* **Recorded information**
────────────────────

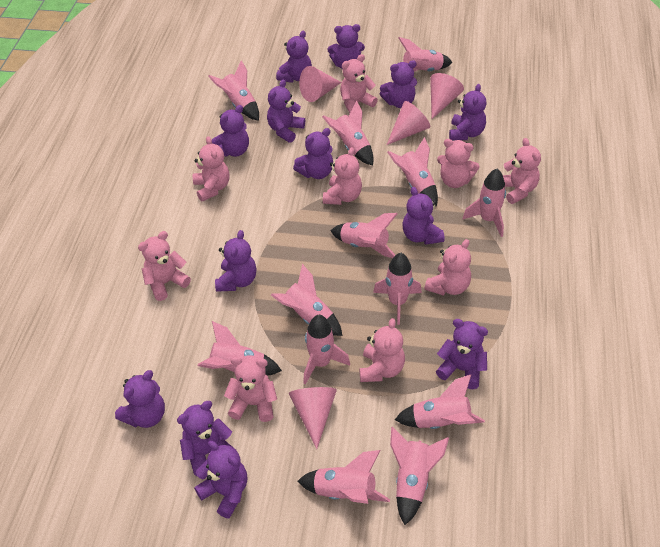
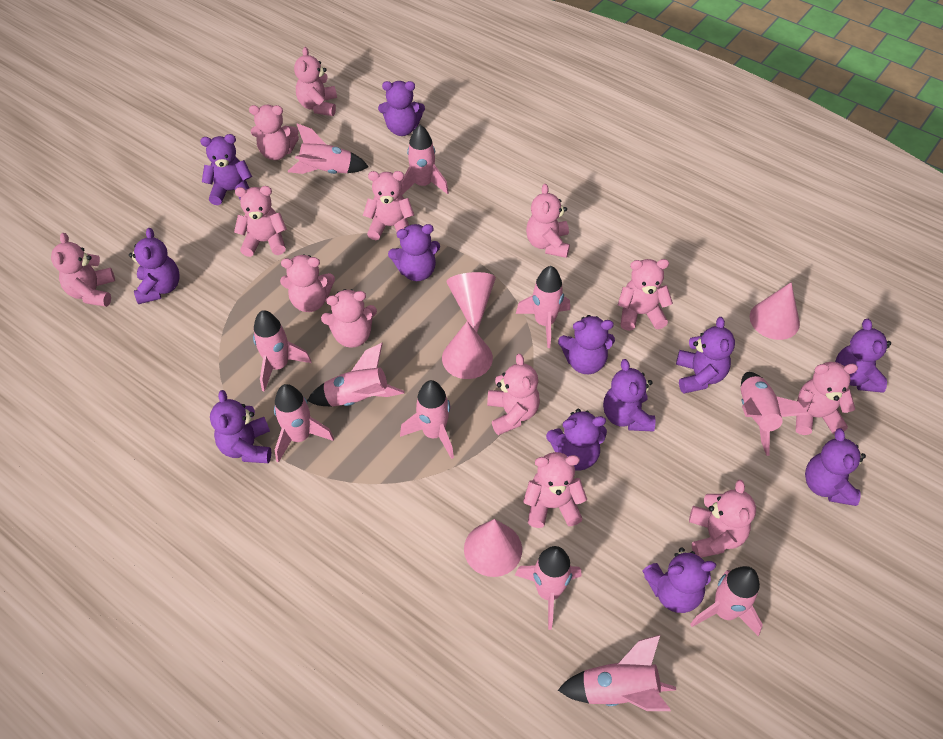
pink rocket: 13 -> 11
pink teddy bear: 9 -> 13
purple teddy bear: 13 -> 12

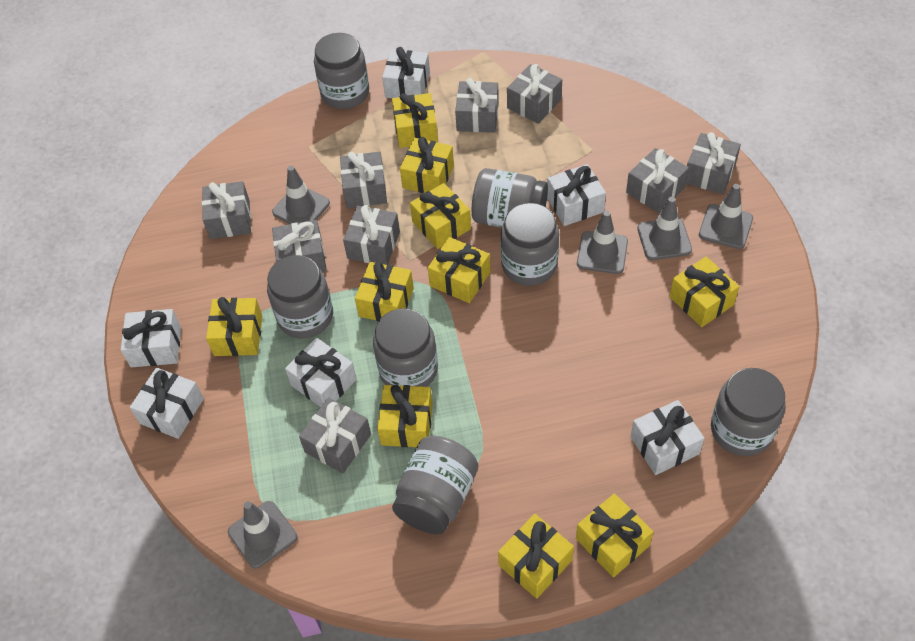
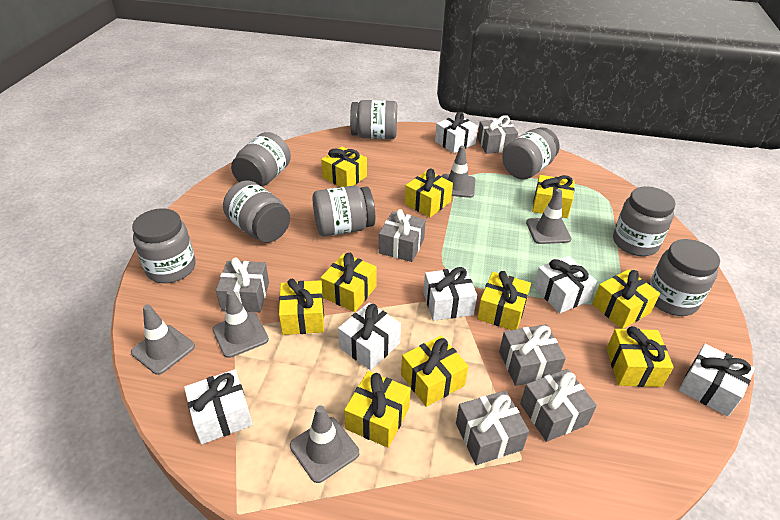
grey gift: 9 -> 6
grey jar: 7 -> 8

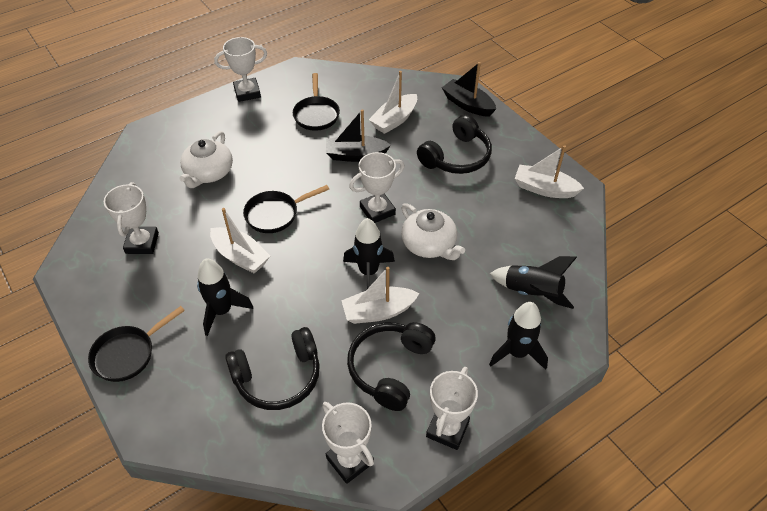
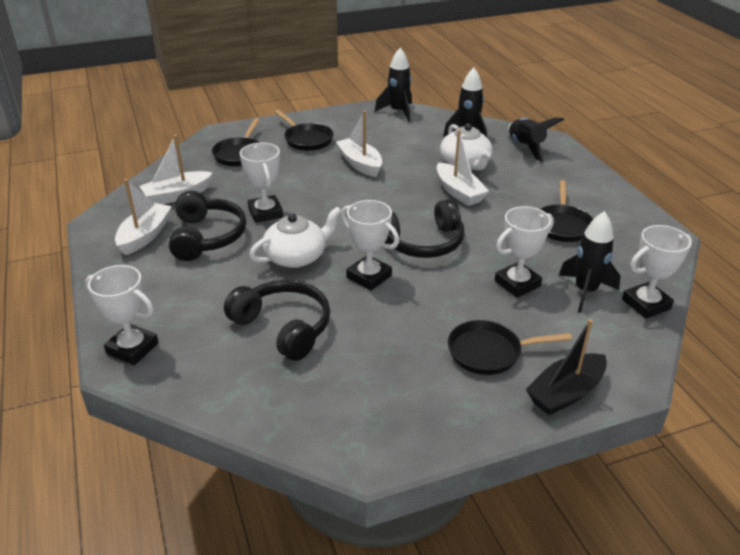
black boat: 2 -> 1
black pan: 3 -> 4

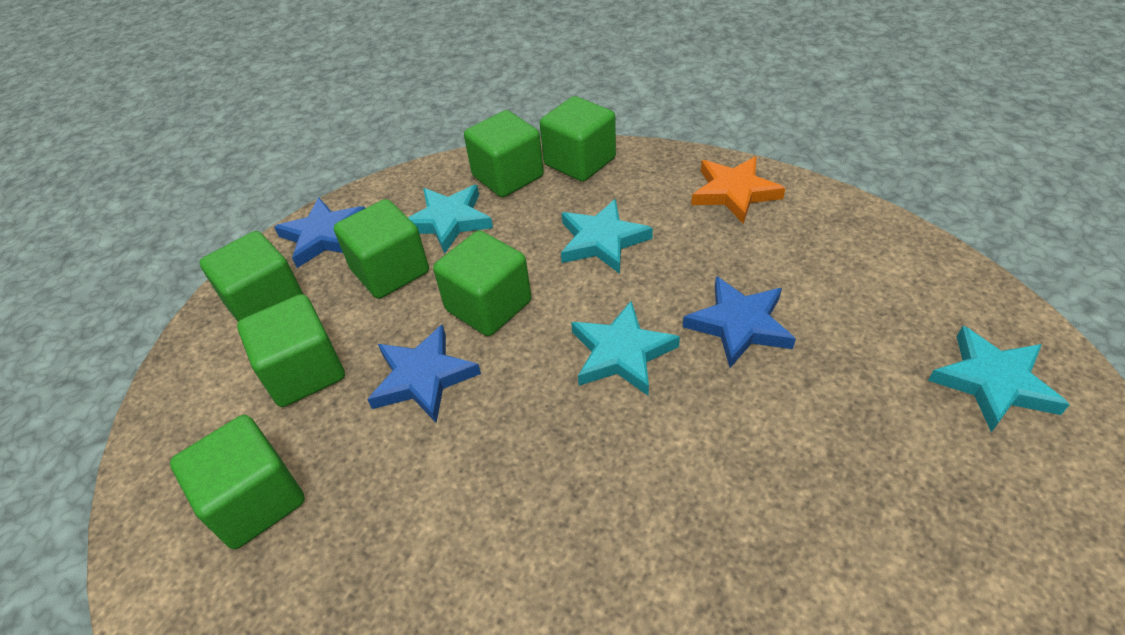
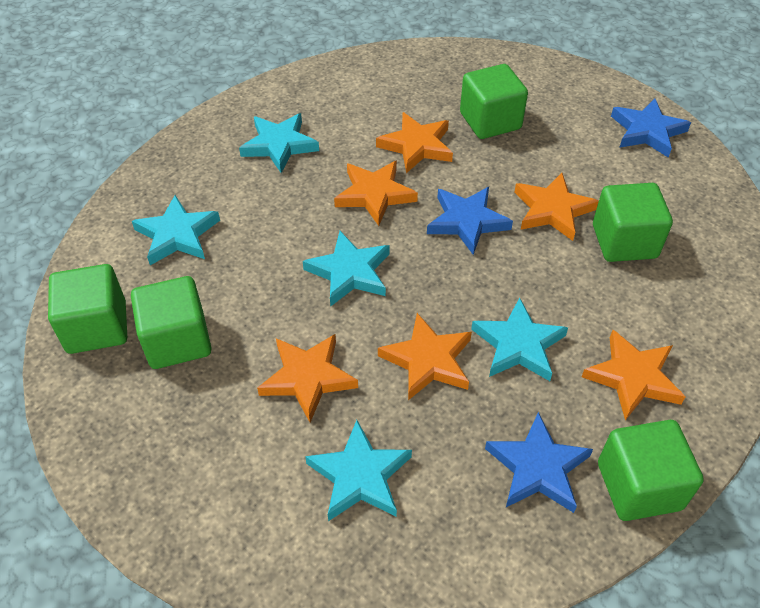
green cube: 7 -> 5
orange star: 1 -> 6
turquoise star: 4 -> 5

────────────────────

* **Problem statement**
Each line above should be written out again exactly, without any image.

* **Answer**
pink rocket: 13 -> 11
pink teddy bear: 9 -> 13
purple teddy bear: 13 -> 12

grey gift: 9 -> 6
grey jar: 7 -> 8

black boat: 2 -> 1
black pan: 3 -> 4

green cube: 7 -> 5
orange star: 1 -> 6
turquoise star: 4 -> 5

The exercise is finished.